▶ WORK INSTRUCTIONS
Count the lines below that contain the word "orange", and reply with only that number.

== PROVIDED MATERIAL ==

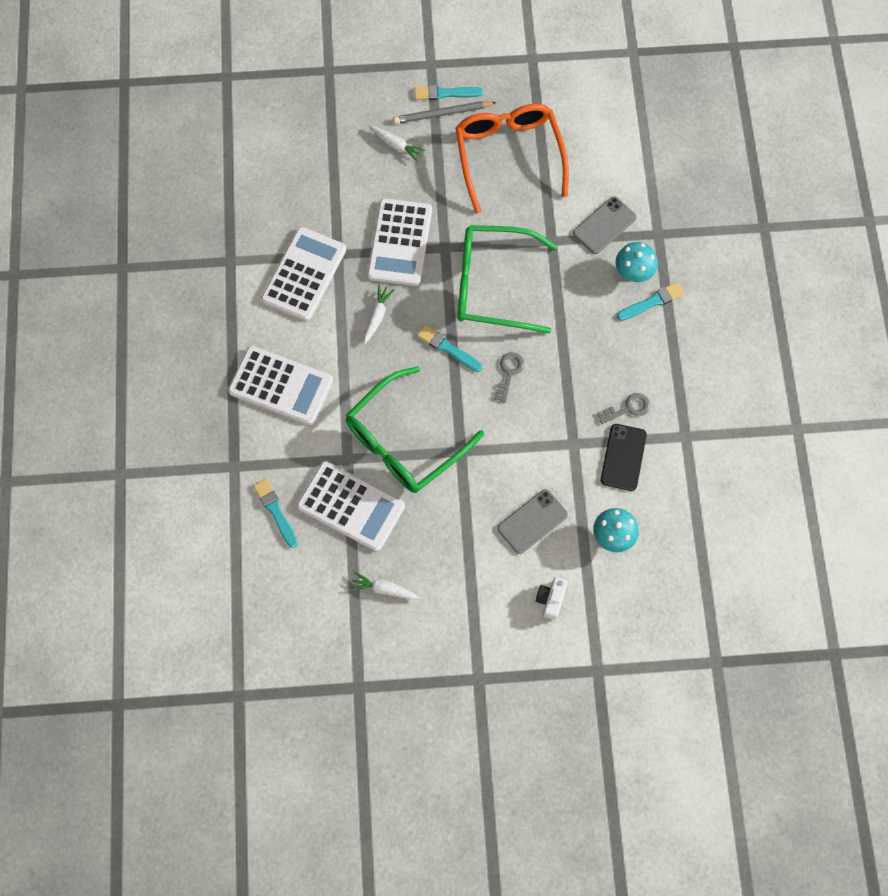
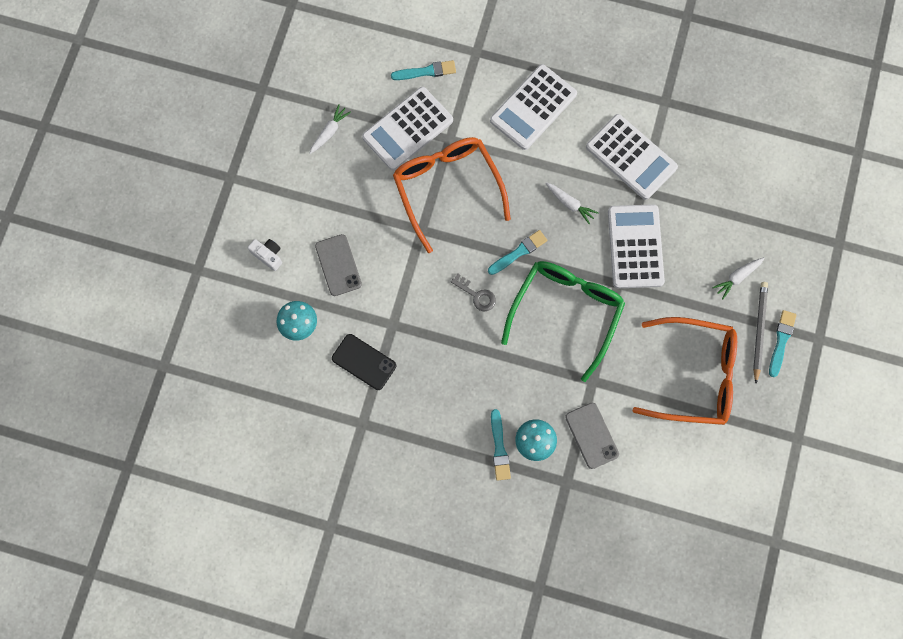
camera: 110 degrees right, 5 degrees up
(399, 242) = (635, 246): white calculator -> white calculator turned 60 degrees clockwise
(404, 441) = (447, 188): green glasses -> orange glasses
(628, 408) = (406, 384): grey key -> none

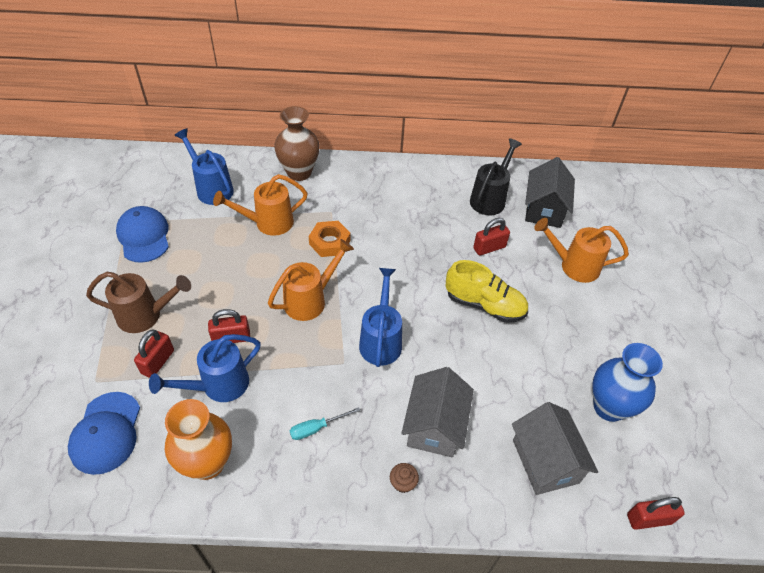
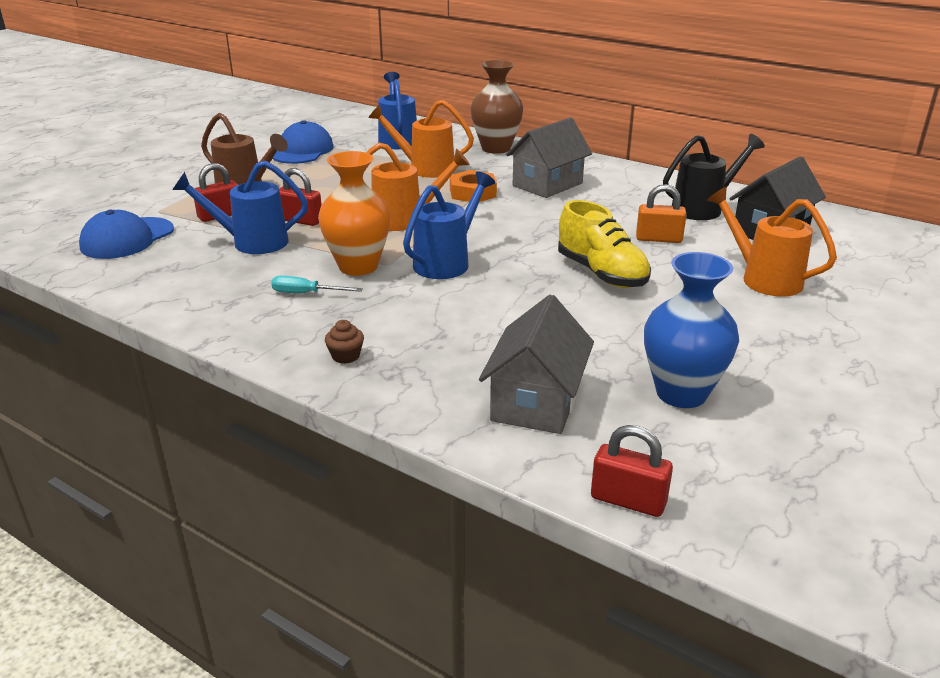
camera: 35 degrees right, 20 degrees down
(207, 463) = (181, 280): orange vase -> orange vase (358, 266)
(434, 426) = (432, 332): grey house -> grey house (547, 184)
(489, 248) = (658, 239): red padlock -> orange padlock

===

▶ EXERCISE OUTPUT
3